Raw data:
/---
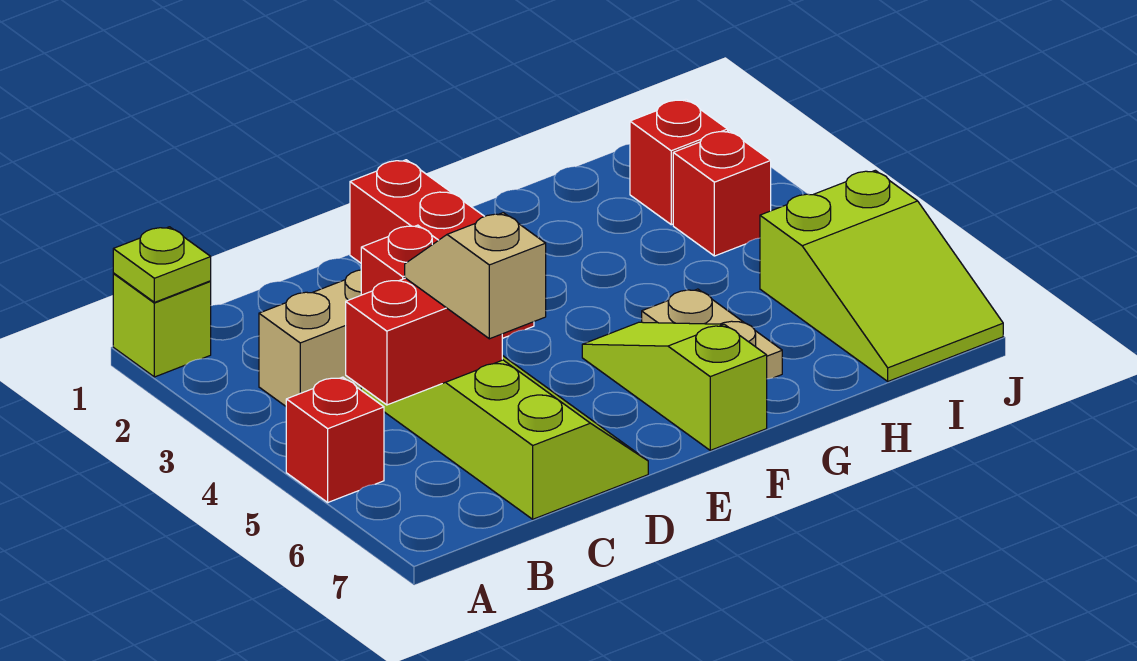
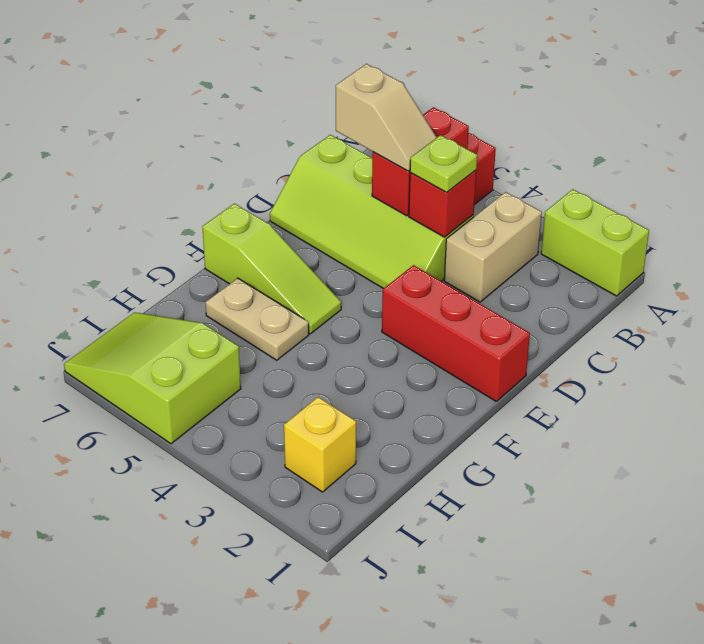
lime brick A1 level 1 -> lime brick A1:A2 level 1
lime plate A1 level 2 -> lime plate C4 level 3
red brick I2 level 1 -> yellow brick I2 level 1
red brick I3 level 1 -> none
\---
Prompt:
Wherever the string "brick" appears in the data above, report the whole line.

Result:
lime brick A1 level 1 -> lime brick A1:A2 level 1
red brick I2 level 1 -> yellow brick I2 level 1
red brick I3 level 1 -> none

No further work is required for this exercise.